● **Work request**
Below are some records. Return exactly the lines from the one with "brown cupcake: 7 -> 4" to the one with "green toothbrush: 7 -> 5", and nothing else.

● **Dataset extract**
◆ ◆ ◆ ◆ ◆
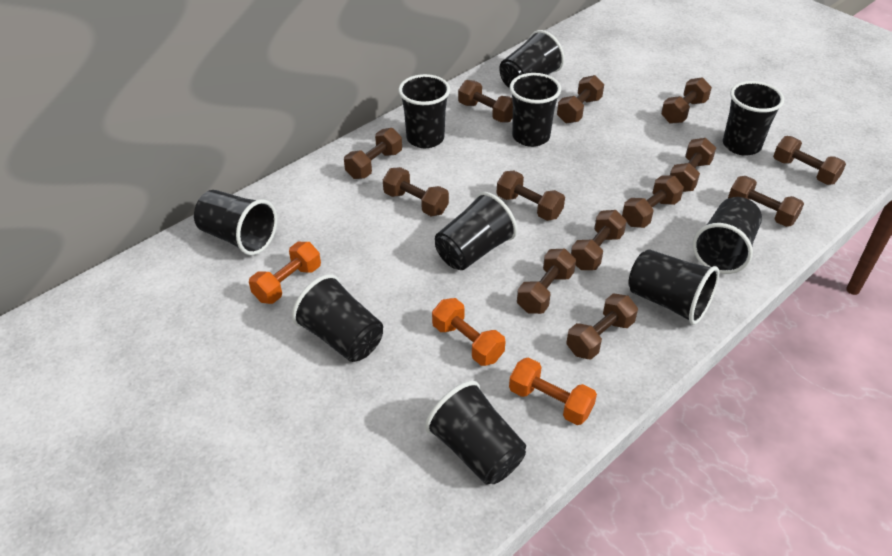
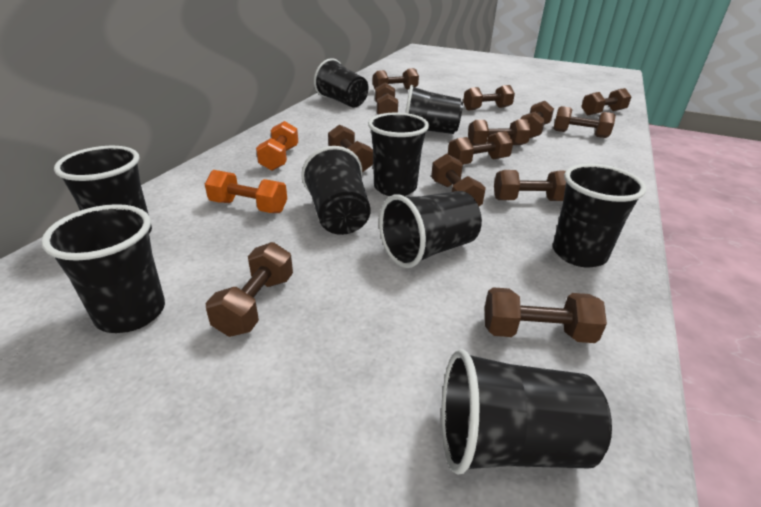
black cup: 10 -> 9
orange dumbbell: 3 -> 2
◆ ◆ ◆ ◆ ◆
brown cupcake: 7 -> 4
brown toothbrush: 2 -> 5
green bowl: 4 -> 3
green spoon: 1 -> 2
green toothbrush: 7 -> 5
◆ ◆ ◆ ◆ ◆
● **Response box**
brown cupcake: 7 -> 4
brown toothbrush: 2 -> 5
green bowl: 4 -> 3
green spoon: 1 -> 2
green toothbrush: 7 -> 5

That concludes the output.